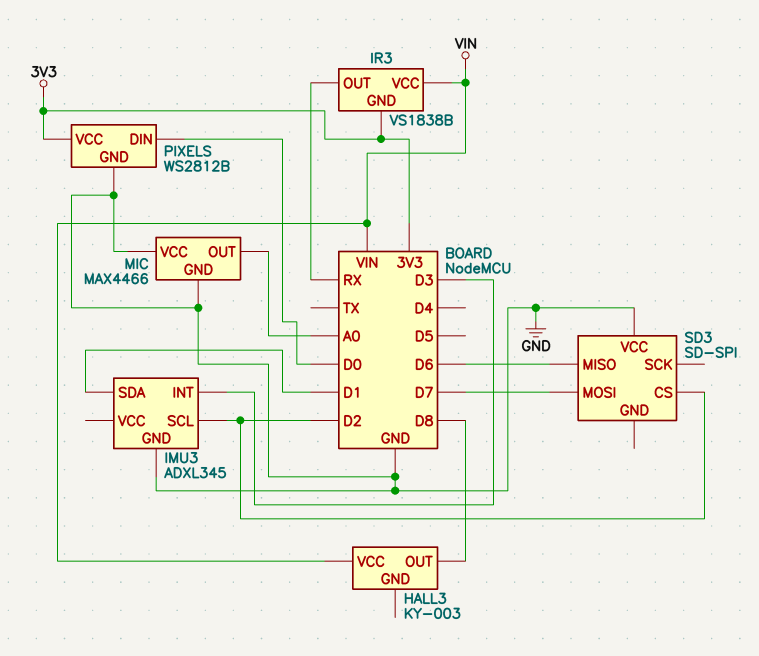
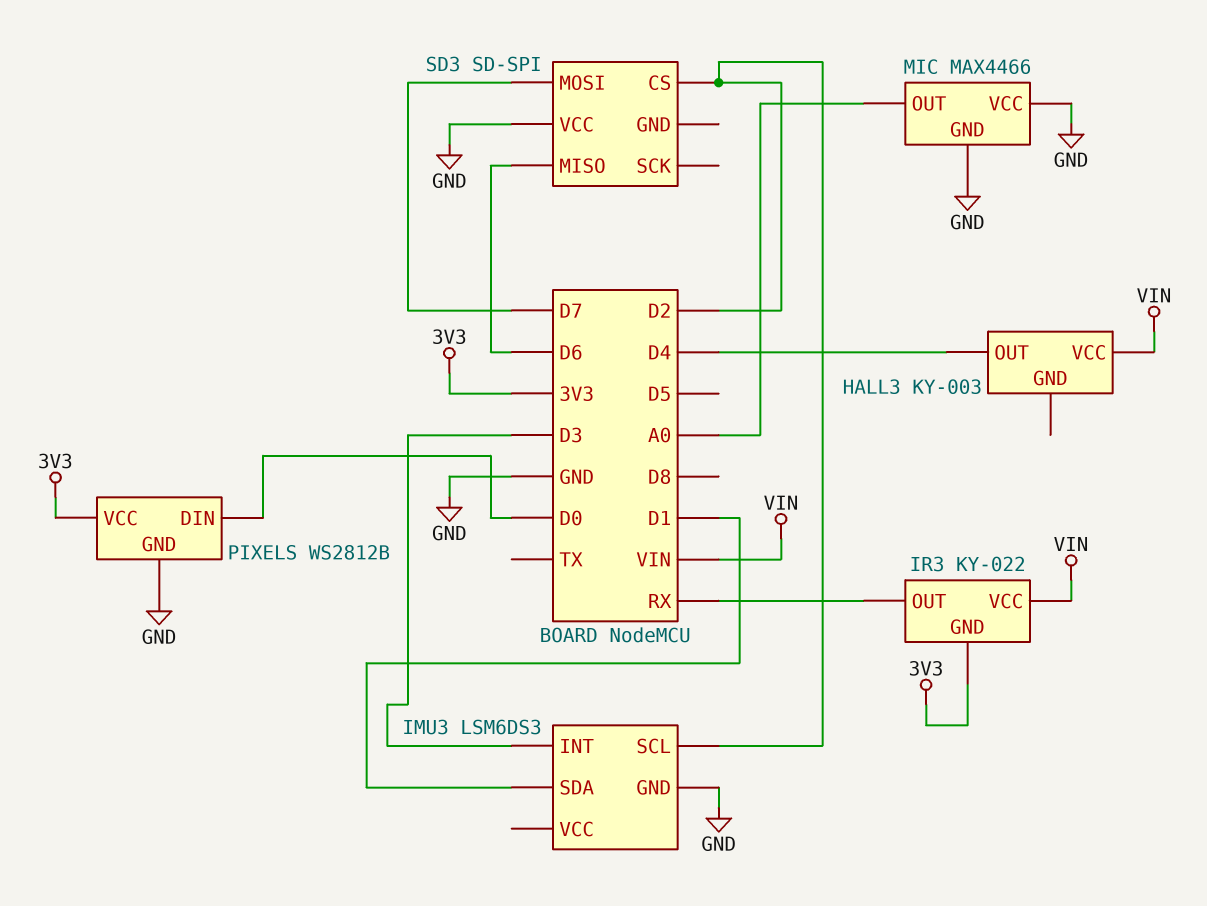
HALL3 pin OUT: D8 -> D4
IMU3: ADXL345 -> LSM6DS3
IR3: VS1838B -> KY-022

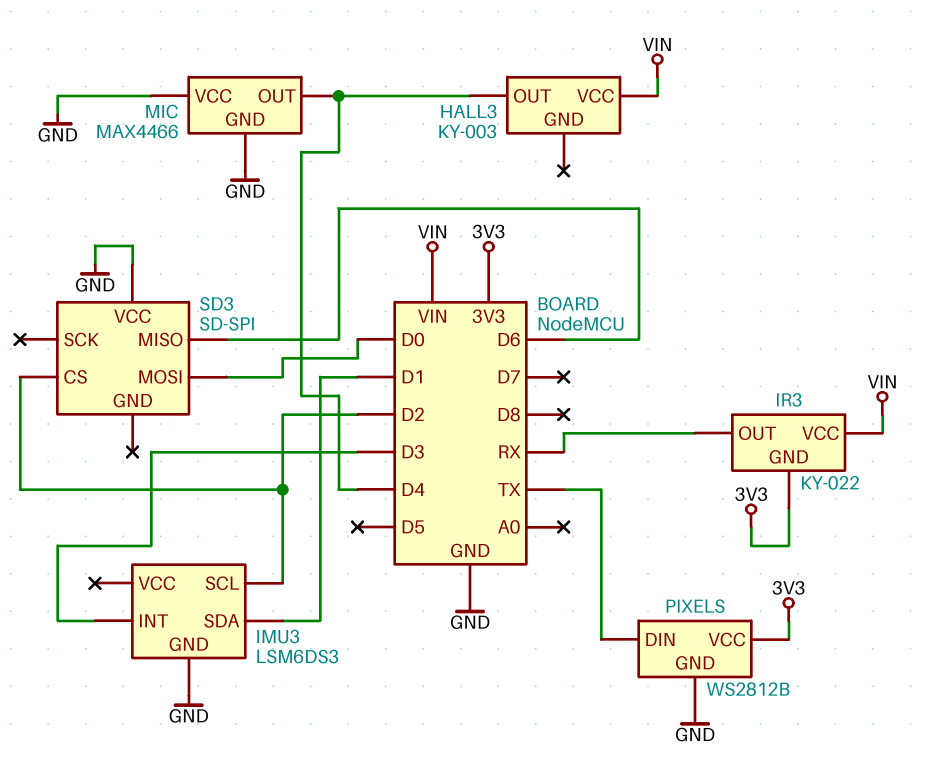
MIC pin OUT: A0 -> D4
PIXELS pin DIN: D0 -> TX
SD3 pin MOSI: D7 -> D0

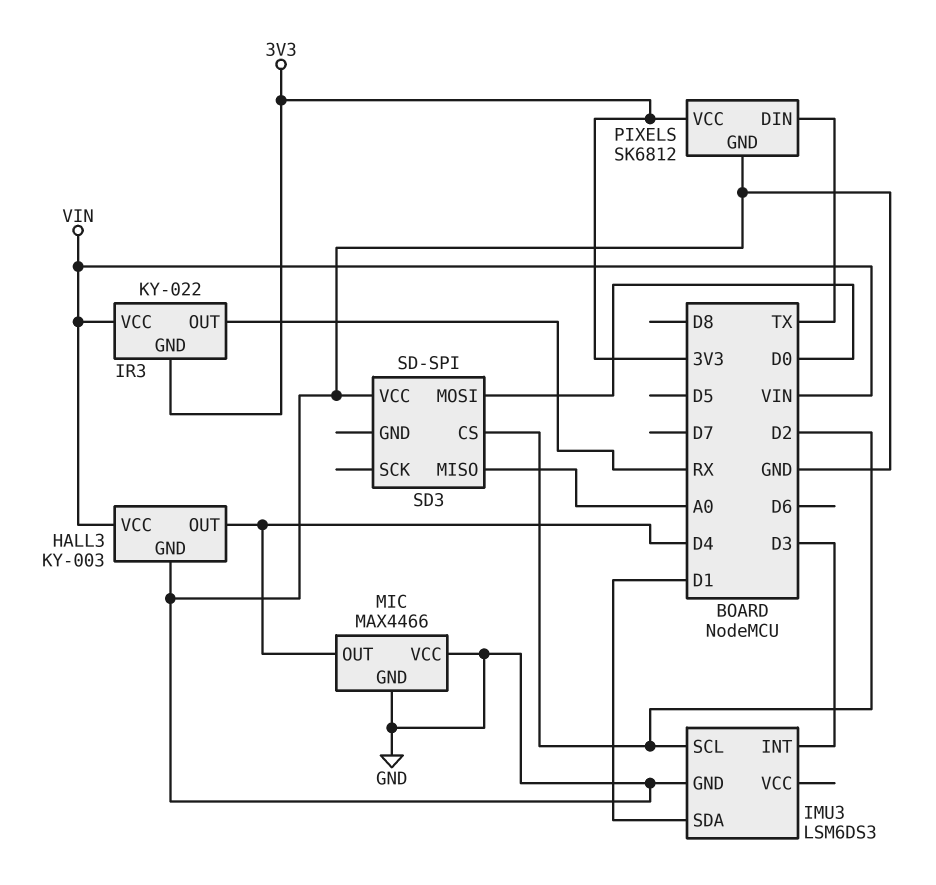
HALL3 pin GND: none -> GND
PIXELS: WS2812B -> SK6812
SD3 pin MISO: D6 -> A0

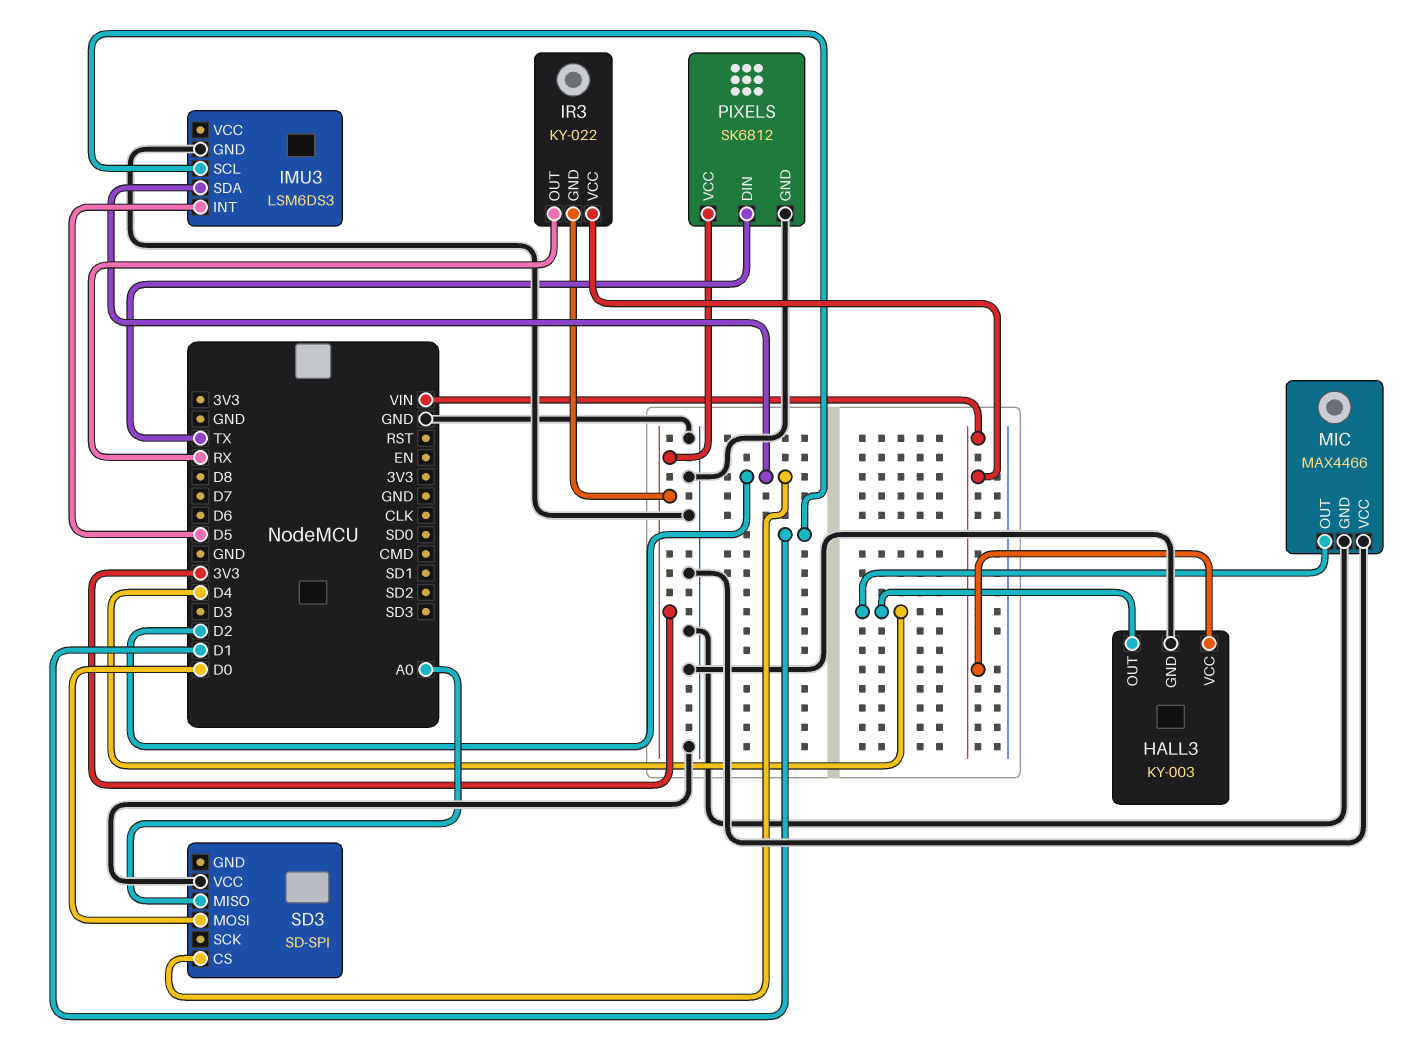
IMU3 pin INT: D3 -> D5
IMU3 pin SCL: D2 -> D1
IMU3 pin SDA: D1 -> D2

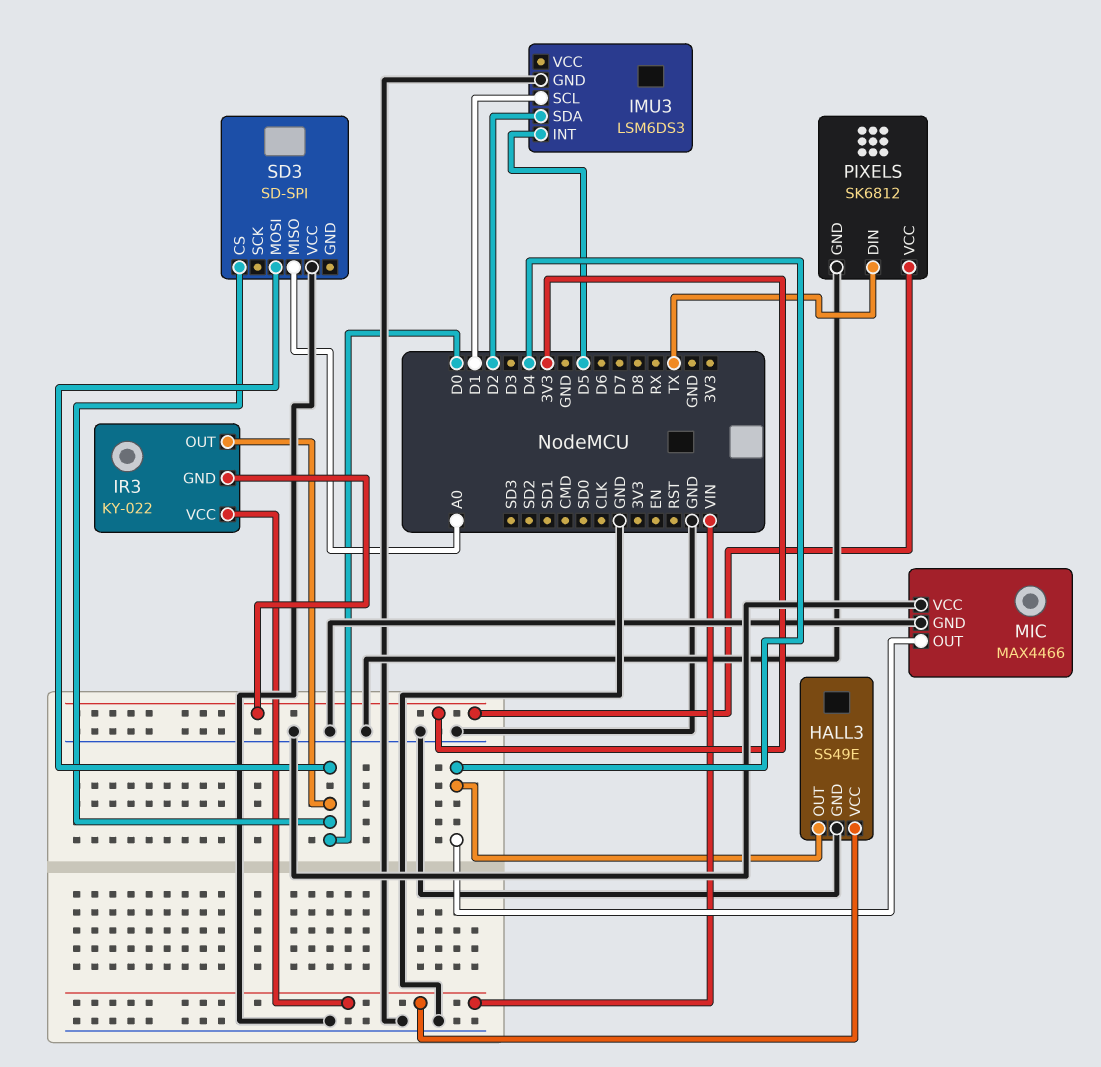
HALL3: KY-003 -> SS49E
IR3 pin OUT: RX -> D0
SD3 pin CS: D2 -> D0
------------
Could you write out, word for word, the lines from the one containing "HALL3 pin GND: none -> GND" through the last line of the records, leaving out the pictures?

HALL3 pin GND: none -> GND
PIXELS: WS2812B -> SK6812
SD3 pin MISO: D6 -> A0

IMU3 pin INT: D3 -> D5
IMU3 pin SCL: D2 -> D1
IMU3 pin SDA: D1 -> D2

HALL3: KY-003 -> SS49E
IR3 pin OUT: RX -> D0
SD3 pin CS: D2 -> D0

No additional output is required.